**Exercise:** Where the line with "camera: 20 degrees left, 5 degrees up" appears below, start writing out lines exactly, and finish with the line with "(663, 185) = (553, 145): green spool -> none", which is included; write out nothing else.

**Extracted entries:**
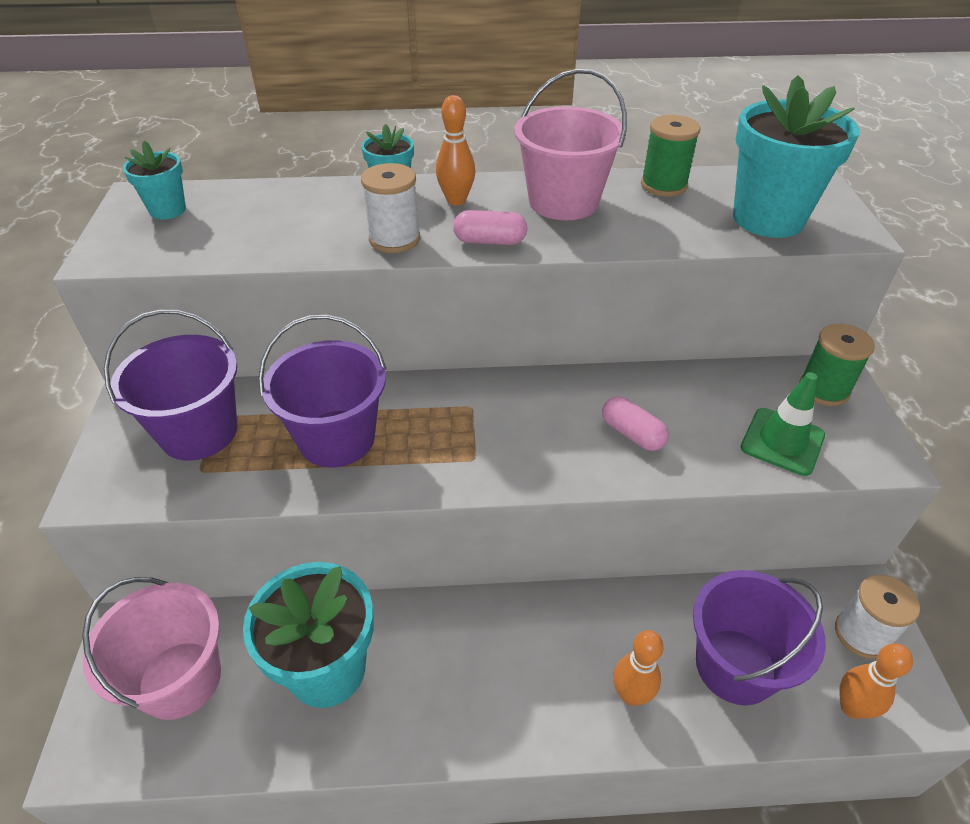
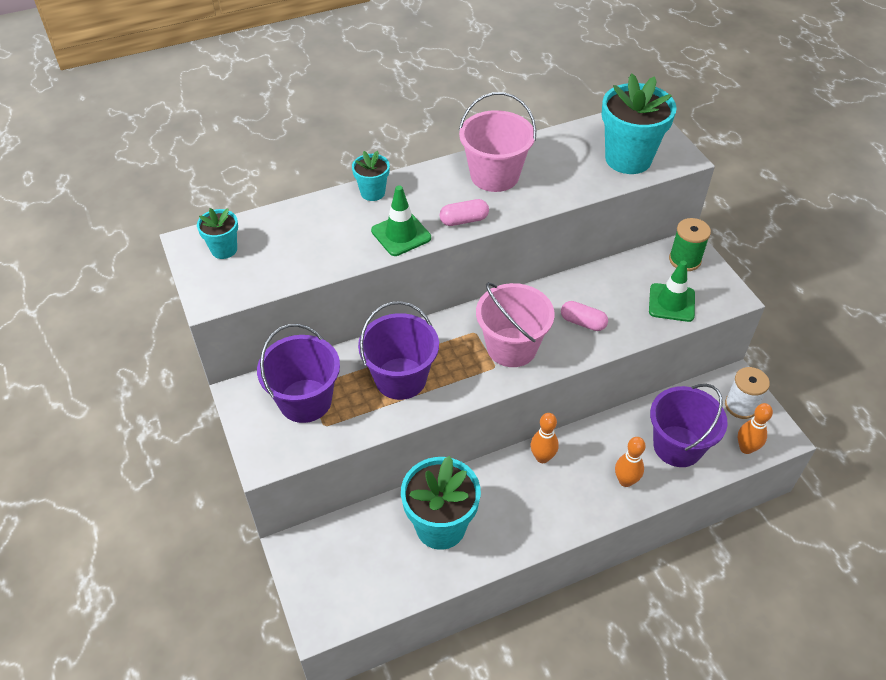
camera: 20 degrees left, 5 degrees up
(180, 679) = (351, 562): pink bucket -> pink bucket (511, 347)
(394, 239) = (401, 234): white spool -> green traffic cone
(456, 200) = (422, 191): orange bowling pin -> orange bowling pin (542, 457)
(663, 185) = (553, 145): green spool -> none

==

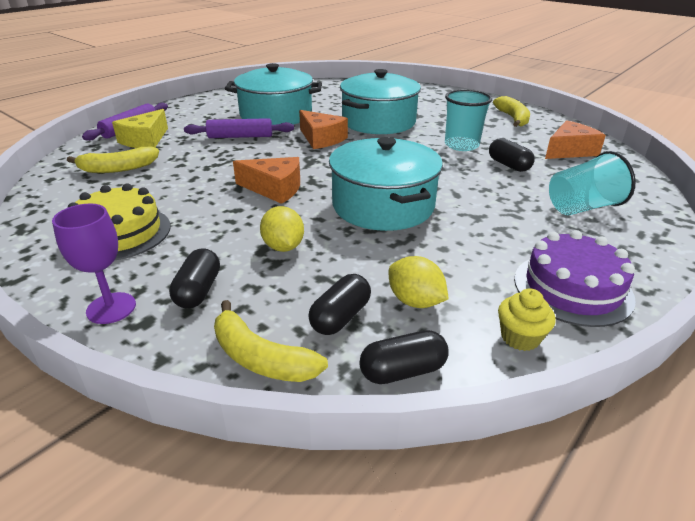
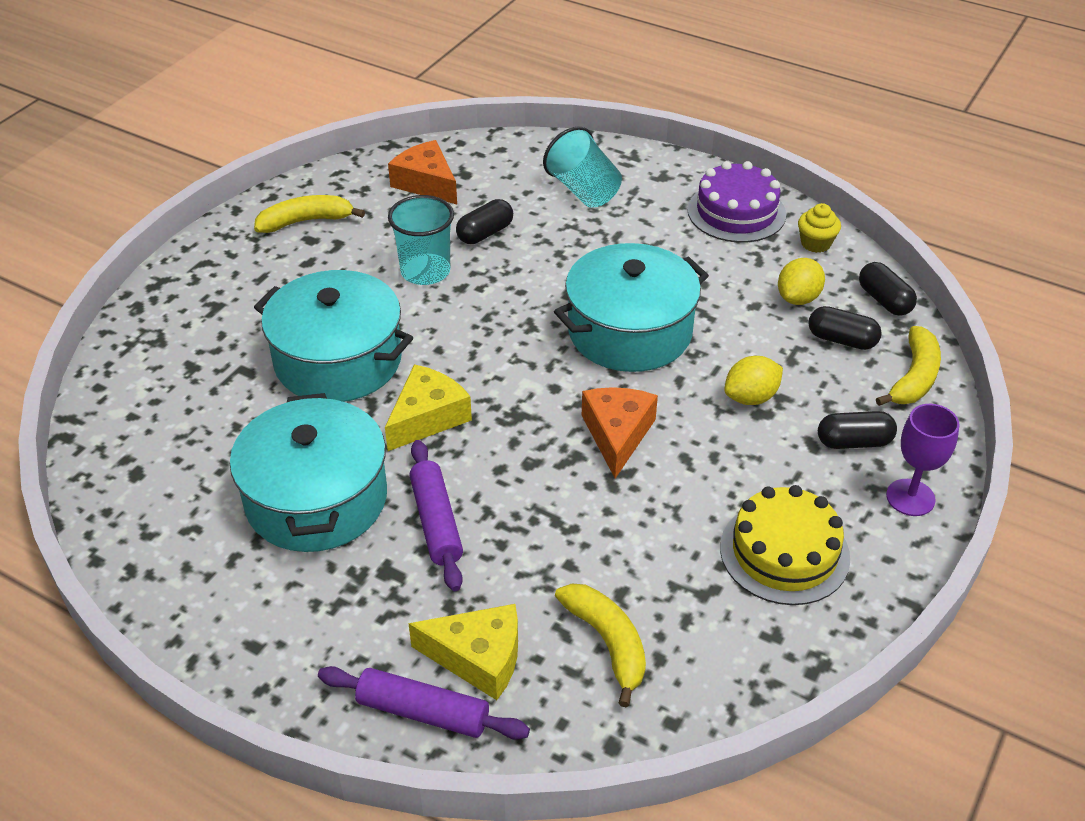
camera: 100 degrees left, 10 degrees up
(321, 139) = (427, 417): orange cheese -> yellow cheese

**Answer to the problem:**
camera: 20 degrees left, 5 degrees up
(180, 679) = (351, 562): pink bucket -> pink bucket (511, 347)
(394, 239) = (401, 234): white spool -> green traffic cone
(456, 200) = (422, 191): orange bowling pin -> orange bowling pin (542, 457)
(663, 185) = (553, 145): green spool -> none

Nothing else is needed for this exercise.